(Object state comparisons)
************
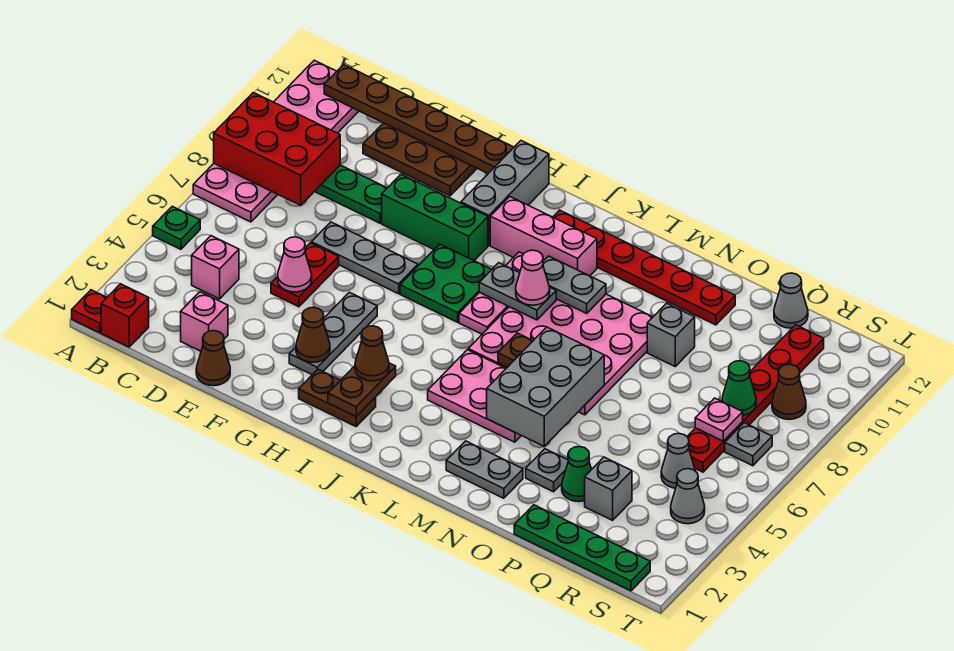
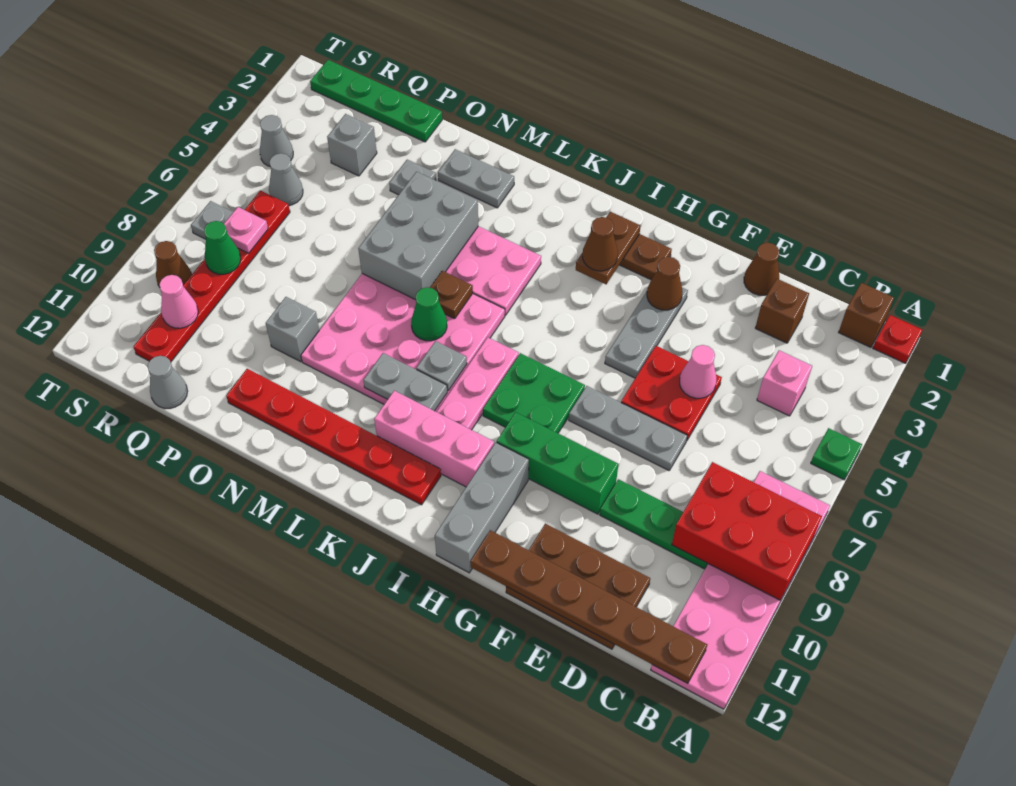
red brick B1 level 1 -> brown brick B1 level 1
pink brick D2 level 1 -> brown brick D2 level 1
red plate E5:E6 level 1 -> red plate E5:F6 level 1
grey plate J8:K8 level 2 -> grey plate K8 level 2
pink cone K8 level 3 -> pink cone R10 level 2
green cone P3 level 1 -> green cone L7 level 2

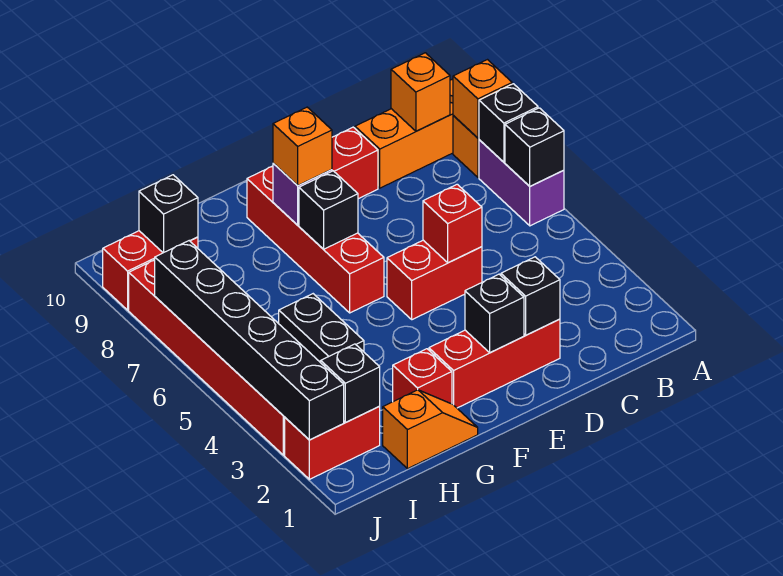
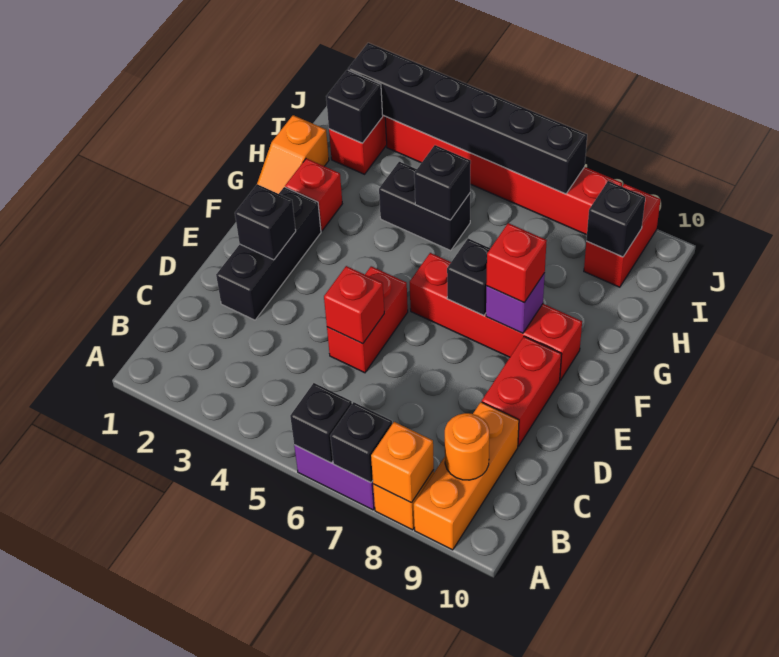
orange brick B9 level 2 -> orange round brick B9 level 2
red brick D2:F2 level 1 -> black brick D2:F2 level 1
black brick D2 level 2 -> black brick H5 level 2
orange brick F8 level 3 -> red brick F8 level 3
************
-- Exercise brief --
Search the data above for the word "plate", then gather each line in which it appears.

-- Output of the exercise --
red plate E5:E6 level 1 -> red plate E5:F6 level 1
grey plate J8:K8 level 2 -> grey plate K8 level 2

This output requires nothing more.